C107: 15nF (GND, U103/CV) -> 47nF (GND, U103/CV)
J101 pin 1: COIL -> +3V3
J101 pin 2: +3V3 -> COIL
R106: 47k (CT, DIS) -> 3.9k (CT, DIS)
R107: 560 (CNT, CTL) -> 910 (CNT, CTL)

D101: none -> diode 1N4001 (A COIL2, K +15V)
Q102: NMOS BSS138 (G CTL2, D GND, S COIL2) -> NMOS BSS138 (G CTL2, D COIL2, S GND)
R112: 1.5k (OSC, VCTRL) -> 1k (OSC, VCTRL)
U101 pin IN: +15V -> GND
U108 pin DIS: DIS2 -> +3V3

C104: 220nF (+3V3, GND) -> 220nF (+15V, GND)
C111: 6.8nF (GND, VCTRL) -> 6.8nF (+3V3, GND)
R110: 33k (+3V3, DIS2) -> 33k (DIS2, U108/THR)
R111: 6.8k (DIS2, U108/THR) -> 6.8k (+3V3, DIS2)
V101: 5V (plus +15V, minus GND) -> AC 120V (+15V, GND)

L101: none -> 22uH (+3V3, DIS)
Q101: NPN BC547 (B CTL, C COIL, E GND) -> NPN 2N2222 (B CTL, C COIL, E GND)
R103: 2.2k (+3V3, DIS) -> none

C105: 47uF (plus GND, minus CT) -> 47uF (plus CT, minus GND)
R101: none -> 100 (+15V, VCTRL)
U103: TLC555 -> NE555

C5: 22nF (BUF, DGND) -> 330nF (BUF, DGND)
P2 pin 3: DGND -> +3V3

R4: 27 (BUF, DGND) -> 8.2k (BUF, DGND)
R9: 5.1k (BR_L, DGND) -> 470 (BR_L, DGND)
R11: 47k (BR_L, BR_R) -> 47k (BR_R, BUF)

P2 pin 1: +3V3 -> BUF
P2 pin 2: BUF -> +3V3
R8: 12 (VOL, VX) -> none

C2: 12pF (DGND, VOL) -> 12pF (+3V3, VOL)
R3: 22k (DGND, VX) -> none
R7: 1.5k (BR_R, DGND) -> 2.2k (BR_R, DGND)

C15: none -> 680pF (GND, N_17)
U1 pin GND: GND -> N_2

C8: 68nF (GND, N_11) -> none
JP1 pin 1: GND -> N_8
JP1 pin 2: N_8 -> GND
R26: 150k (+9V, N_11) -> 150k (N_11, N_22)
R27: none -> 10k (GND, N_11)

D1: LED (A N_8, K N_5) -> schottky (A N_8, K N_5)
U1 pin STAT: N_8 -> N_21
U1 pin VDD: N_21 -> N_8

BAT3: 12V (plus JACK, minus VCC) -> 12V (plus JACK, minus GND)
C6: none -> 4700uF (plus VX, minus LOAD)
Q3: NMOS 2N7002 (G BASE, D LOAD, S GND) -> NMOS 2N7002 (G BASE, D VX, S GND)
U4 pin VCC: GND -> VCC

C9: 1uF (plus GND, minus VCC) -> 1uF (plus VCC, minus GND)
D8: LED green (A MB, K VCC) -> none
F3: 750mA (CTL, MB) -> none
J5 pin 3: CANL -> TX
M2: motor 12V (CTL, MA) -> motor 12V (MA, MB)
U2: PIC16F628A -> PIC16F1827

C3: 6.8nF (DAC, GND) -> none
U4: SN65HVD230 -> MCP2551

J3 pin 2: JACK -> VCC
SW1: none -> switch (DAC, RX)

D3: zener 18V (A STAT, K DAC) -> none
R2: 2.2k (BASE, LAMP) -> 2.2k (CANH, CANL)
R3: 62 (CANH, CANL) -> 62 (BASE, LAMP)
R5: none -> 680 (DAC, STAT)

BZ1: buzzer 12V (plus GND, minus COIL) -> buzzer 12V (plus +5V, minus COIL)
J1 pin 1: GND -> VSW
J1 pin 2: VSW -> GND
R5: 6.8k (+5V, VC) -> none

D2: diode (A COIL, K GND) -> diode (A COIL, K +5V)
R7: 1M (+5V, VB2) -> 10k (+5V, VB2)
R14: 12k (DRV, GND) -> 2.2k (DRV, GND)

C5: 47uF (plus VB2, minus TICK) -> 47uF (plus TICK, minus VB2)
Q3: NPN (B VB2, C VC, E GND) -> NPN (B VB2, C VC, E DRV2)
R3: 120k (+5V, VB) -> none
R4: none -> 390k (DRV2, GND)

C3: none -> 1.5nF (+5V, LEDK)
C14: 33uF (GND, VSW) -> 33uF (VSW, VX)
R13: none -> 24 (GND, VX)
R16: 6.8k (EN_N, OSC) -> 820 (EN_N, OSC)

##########

## WHAT THE EXERCISE ASKS
Using the material above, state how many lines carry the word "DGND", giving the number alone.

## RESULT
7